### Work instruction
Please rewrite the lines of the listing starting at the line containing "Is brown wire basket at lower center wider" and ending at the line containing "Absolutely, brown wire", swapping "satin gray refrigerator" for "silver refrigerator" and keeping everything else unchanged. Give only those lines.

··········

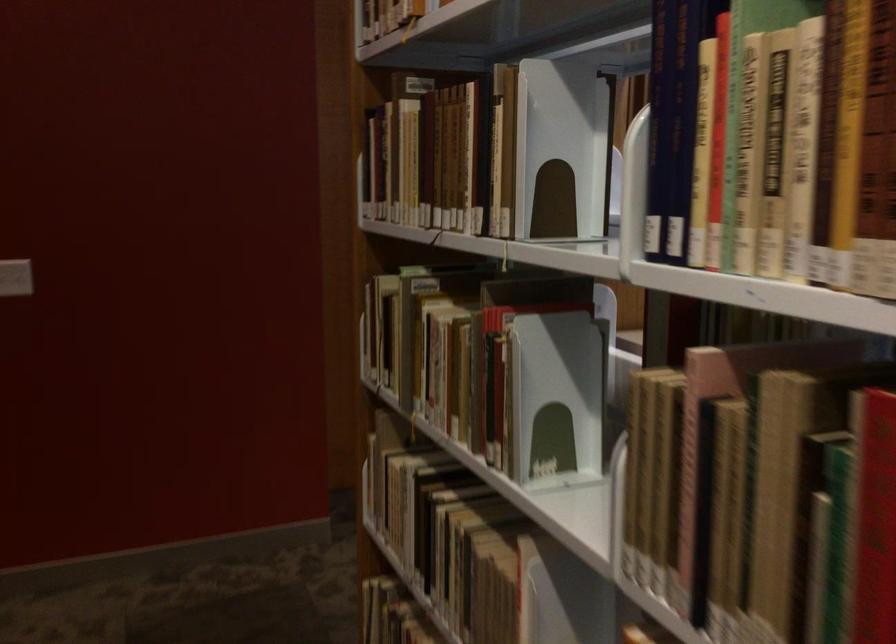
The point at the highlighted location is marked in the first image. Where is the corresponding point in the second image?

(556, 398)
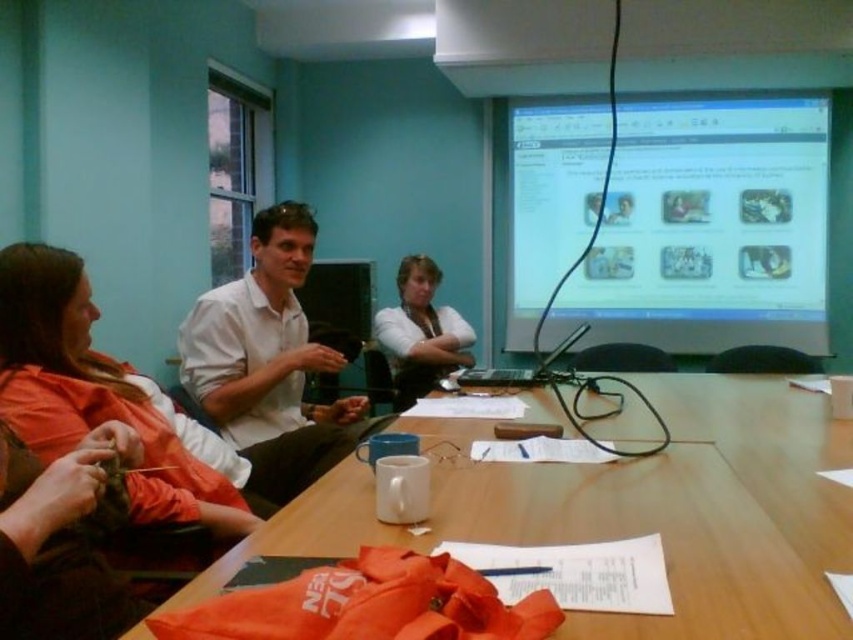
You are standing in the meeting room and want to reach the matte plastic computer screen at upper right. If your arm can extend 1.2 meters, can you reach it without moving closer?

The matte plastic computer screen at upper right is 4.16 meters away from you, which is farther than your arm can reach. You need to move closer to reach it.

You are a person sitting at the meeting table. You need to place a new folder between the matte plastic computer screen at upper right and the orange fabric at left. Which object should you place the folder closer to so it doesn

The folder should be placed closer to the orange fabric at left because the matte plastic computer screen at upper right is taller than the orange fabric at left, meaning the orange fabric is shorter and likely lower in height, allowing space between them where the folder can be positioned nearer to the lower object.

··········

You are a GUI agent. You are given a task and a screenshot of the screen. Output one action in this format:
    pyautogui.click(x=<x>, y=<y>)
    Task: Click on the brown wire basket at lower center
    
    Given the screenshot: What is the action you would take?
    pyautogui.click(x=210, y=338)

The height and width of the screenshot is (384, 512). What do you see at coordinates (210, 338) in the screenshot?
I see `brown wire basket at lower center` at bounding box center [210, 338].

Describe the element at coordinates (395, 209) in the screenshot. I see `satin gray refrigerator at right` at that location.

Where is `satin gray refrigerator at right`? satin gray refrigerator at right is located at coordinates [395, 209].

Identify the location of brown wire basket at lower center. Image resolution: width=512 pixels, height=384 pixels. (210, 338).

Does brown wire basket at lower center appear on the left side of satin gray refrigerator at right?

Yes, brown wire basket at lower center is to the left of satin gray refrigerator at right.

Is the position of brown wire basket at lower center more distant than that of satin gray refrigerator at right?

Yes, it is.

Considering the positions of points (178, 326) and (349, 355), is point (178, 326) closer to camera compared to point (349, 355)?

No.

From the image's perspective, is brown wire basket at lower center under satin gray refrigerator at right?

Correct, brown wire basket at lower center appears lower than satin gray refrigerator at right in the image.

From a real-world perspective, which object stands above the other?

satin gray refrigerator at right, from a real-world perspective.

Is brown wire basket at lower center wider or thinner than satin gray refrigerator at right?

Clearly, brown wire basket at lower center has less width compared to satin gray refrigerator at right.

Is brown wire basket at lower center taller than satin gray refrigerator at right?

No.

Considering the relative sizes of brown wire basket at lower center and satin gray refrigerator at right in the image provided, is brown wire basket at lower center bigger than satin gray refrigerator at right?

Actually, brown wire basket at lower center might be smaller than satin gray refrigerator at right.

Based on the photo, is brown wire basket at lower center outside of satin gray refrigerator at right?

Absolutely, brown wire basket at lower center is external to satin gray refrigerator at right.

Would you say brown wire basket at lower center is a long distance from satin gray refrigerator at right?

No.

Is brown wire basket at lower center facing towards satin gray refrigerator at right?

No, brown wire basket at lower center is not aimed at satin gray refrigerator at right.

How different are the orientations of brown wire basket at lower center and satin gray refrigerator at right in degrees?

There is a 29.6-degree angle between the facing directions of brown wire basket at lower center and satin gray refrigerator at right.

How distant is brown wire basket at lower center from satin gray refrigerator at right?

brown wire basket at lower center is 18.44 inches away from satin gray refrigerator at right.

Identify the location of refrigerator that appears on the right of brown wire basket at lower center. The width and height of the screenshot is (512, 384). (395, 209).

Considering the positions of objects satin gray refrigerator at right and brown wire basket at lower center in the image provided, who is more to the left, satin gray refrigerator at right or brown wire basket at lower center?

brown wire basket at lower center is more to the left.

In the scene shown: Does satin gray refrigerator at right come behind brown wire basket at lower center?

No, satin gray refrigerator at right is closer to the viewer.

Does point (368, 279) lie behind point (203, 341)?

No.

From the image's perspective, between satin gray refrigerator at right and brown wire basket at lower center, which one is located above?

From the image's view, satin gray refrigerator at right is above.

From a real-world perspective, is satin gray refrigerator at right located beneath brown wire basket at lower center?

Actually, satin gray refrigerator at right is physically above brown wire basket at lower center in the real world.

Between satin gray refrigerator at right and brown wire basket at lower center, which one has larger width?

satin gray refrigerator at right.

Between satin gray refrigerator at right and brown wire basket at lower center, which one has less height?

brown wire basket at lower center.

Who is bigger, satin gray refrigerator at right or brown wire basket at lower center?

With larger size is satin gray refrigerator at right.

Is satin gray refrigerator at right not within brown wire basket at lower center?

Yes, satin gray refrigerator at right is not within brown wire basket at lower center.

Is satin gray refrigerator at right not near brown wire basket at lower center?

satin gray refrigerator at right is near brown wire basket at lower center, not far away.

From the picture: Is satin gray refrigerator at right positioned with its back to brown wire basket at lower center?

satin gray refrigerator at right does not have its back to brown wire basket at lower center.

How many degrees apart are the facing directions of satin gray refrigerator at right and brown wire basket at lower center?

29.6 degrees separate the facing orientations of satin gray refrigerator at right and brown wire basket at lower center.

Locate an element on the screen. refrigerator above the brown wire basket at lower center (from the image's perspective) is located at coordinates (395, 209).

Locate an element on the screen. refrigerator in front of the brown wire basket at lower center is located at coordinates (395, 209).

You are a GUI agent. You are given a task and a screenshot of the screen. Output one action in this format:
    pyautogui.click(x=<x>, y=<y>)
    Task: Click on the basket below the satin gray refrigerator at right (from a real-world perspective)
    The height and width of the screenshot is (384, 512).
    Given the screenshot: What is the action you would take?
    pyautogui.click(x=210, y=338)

··········

### Answer
Is brown wire basket at lower center wider or thinner than silver refrigerator at right?

Clearly, brown wire basket at lower center has less width compared to silver refrigerator at right.

Is brown wire basket at lower center taller than silver refrigerator at right?

No.

Considering the relative sizes of brown wire basket at lower center and silver refrigerator at right in the image provided, is brown wire basket at lower center bigger than silver refrigerator at right?

Actually, brown wire basket at lower center might be smaller than silver refrigerator at right.

Based on the photo, is brown wire basket at lower center outside of silver refrigerator at right?

Absolutely, brown wire basket at lower center is external to silver refrigerator at right.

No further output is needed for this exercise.